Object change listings

- - -

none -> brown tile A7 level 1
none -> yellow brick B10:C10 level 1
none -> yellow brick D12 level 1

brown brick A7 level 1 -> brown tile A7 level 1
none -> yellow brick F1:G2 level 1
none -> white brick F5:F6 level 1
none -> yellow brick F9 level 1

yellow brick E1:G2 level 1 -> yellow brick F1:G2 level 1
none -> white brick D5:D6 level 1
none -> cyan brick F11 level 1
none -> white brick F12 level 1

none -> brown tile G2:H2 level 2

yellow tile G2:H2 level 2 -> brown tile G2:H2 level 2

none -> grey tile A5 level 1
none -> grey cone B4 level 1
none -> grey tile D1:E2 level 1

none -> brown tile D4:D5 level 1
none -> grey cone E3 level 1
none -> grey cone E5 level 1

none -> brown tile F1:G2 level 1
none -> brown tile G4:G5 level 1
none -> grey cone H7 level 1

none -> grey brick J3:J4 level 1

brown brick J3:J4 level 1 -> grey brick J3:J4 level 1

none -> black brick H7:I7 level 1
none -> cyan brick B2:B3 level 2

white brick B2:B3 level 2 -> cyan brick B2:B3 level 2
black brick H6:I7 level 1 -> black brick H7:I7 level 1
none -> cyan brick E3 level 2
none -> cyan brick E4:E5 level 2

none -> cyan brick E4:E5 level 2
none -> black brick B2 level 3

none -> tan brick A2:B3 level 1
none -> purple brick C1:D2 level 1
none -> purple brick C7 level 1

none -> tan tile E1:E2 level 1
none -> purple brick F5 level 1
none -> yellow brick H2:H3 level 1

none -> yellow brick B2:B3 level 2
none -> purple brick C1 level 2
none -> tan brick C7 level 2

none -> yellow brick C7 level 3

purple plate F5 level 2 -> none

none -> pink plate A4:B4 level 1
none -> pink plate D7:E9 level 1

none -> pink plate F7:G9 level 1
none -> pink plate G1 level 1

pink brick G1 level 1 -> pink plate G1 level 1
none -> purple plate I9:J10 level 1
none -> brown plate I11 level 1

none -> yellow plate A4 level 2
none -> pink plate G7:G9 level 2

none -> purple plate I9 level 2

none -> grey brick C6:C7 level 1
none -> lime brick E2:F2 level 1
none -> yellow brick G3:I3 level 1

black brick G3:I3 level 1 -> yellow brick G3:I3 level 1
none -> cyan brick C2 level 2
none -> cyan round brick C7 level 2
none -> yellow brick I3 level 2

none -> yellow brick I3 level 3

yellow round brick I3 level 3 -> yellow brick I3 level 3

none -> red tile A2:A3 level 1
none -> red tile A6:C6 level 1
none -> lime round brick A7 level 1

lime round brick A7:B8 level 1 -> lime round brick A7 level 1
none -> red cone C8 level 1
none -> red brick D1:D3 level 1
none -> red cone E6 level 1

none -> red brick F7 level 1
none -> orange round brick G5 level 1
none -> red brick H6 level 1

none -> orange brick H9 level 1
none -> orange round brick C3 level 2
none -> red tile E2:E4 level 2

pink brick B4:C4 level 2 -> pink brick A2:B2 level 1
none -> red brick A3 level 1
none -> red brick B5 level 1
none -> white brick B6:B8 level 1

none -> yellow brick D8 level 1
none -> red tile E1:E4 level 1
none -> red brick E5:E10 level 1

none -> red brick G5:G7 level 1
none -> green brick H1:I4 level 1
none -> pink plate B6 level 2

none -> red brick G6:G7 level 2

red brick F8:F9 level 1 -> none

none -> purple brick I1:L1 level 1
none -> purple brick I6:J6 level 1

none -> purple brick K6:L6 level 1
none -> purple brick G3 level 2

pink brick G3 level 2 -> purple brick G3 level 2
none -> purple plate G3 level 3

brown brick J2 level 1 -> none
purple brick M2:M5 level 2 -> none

- - -

Work order: The answer should be all the entries, restated with no word changed.

Finished task:
none -> brown tile A7 level 1
none -> yellow brick B10:C10 level 1
none -> yellow brick D12 level 1

brown brick A7 level 1 -> brown tile A7 level 1
none -> yellow brick F1:G2 level 1
none -> white brick F5:F6 level 1
none -> yellow brick F9 level 1

yellow brick E1:G2 level 1 -> yellow brick F1:G2 level 1
none -> white brick D5:D6 level 1
none -> cyan brick F11 level 1
none -> white brick F12 level 1

none -> brown tile G2:H2 level 2

yellow tile G2:H2 level 2 -> brown tile G2:H2 level 2

none -> grey tile A5 level 1
none -> grey cone B4 level 1
none -> grey tile D1:E2 level 1

none -> brown tile D4:D5 level 1
none -> grey cone E3 level 1
none -> grey cone E5 level 1

none -> brown tile F1:G2 level 1
none -> brown tile G4:G5 level 1
none -> grey cone H7 level 1

none -> grey brick J3:J4 level 1

brown brick J3:J4 level 1 -> grey brick J3:J4 level 1

none -> black brick H7:I7 level 1
none -> cyan brick B2:B3 level 2

white brick B2:B3 level 2 -> cyan brick B2:B3 level 2
black brick H6:I7 level 1 -> black brick H7:I7 level 1
none -> cyan brick E3 level 2
none -> cyan brick E4:E5 level 2

none -> cyan brick E4:E5 level 2
none -> black brick B2 level 3

none -> tan brick A2:B3 level 1
none -> purple brick C1:D2 level 1
none -> purple brick C7 level 1

none -> tan tile E1:E2 level 1
none -> purple brick F5 level 1
none -> yellow brick H2:H3 level 1

none -> yellow brick B2:B3 level 2
none -> purple brick C1 level 2
none -> tan brick C7 level 2

none -> yellow brick C7 level 3

purple plate F5 level 2 -> none

none -> pink plate A4:B4 level 1
none -> pink plate D7:E9 level 1

none -> pink plate F7:G9 level 1
none -> pink plate G1 level 1

pink brick G1 level 1 -> pink plate G1 level 1
none -> purple plate I9:J10 level 1
none -> brown plate I11 level 1

none -> yellow plate A4 level 2
none -> pink plate G7:G9 level 2

none -> purple plate I9 level 2

none -> grey brick C6:C7 level 1
none -> lime brick E2:F2 level 1
none -> yellow brick G3:I3 level 1

black brick G3:I3 level 1 -> yellow brick G3:I3 level 1
none -> cyan brick C2 level 2
none -> cyan round brick C7 level 2
none -> yellow brick I3 level 2

none -> yellow brick I3 level 3

yellow round brick I3 level 3 -> yellow brick I3 level 3

none -> red tile A2:A3 level 1
none -> red tile A6:C6 level 1
none -> lime round brick A7 level 1

lime round brick A7:B8 level 1 -> lime round brick A7 level 1
none -> red cone C8 level 1
none -> red brick D1:D3 level 1
none -> red cone E6 level 1

none -> red brick F7 level 1
none -> orange round brick G5 level 1
none -> red brick H6 level 1

none -> orange brick H9 level 1
none -> orange round brick C3 level 2
none -> red tile E2:E4 level 2

pink brick B4:C4 level 2 -> pink brick A2:B2 level 1
none -> red brick A3 level 1
none -> red brick B5 level 1
none -> white brick B6:B8 level 1

none -> yellow brick D8 level 1
none -> red tile E1:E4 level 1
none -> red brick E5:E10 level 1

none -> red brick G5:G7 level 1
none -> green brick H1:I4 level 1
none -> pink plate B6 level 2

none -> red brick G6:G7 level 2

red brick F8:F9 level 1 -> none

none -> purple brick I1:L1 level 1
none -> purple brick I6:J6 level 1

none -> purple brick K6:L6 level 1
none -> purple brick G3 level 2

pink brick G3 level 2 -> purple brick G3 level 2
none -> purple plate G3 level 3

brown brick J2 level 1 -> none
purple brick M2:M5 level 2 -> none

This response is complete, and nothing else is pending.